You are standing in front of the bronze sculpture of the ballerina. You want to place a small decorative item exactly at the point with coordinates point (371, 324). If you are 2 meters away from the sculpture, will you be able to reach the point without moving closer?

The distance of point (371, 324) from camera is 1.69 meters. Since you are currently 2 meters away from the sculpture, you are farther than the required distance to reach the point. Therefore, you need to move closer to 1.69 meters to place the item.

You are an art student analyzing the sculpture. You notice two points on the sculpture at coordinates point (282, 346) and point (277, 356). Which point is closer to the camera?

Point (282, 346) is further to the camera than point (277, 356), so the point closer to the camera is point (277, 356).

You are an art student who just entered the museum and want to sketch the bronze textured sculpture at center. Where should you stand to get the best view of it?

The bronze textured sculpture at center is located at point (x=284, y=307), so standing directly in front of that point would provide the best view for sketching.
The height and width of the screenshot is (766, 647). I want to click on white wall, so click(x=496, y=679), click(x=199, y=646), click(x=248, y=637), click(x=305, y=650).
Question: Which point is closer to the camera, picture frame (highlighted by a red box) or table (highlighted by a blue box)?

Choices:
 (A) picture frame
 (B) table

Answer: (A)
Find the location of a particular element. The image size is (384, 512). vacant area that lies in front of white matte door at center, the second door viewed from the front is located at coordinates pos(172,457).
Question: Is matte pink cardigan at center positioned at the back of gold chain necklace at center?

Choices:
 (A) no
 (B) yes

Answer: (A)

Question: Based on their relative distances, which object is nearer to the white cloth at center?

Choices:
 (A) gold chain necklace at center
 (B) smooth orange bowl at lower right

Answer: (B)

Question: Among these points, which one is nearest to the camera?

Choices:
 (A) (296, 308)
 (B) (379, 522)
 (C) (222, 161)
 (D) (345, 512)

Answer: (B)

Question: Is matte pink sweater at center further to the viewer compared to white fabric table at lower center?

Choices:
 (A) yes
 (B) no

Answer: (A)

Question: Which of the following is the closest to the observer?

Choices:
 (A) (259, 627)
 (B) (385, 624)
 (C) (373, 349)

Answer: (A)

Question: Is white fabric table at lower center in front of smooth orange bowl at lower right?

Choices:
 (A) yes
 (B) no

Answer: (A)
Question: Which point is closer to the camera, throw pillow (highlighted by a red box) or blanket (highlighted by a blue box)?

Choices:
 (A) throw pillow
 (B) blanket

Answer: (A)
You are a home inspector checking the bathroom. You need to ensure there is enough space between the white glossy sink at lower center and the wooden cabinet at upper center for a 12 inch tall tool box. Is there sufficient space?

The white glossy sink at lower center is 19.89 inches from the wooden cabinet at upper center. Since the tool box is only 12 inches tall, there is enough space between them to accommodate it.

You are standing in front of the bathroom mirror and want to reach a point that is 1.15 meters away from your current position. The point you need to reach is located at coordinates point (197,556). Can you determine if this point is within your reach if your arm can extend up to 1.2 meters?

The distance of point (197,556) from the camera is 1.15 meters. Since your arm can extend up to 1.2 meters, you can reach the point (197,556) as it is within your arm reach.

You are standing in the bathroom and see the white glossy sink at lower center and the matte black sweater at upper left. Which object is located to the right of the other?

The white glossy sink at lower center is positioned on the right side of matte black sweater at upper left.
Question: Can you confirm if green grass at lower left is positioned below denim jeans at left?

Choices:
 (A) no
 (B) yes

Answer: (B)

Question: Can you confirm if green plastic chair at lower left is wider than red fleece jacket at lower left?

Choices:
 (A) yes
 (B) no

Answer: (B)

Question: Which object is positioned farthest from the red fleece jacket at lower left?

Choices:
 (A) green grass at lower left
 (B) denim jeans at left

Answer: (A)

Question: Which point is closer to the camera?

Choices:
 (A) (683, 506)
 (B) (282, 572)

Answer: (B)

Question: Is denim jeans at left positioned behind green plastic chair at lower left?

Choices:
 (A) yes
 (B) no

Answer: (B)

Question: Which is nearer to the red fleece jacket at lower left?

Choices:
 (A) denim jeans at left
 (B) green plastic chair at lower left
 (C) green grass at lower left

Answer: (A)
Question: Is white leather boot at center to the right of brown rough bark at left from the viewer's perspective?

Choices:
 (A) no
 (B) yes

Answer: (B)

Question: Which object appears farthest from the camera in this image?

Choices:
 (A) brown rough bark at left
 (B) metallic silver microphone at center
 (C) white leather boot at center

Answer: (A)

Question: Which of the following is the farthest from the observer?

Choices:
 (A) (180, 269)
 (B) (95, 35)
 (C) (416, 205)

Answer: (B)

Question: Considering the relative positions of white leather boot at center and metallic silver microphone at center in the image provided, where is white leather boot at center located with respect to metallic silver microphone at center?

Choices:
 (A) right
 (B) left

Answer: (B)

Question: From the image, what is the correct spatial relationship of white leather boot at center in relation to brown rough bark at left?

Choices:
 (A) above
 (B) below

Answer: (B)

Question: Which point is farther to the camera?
■ ■ ■ ■
> The request:
Copy out verbatim the lines from the beginning of the entries up to and including the line containing "The distance of point (371, 324)".

> Exercise output:
You are standing in front of the bronze sculpture of the ballerina. You want to place a small decorative item exactly at the point with coordinates point (371, 324). If you are 2 meters away from the sculpture, will you be able to reach the point without moving closer?

The distance of point (371, 324) from camera is 1.69 meters. Since you are currently 2 meters away from the sculpture, you are farther than the required distance to reach the point. Therefore, you need to move closer to 1.69 meters to place the item.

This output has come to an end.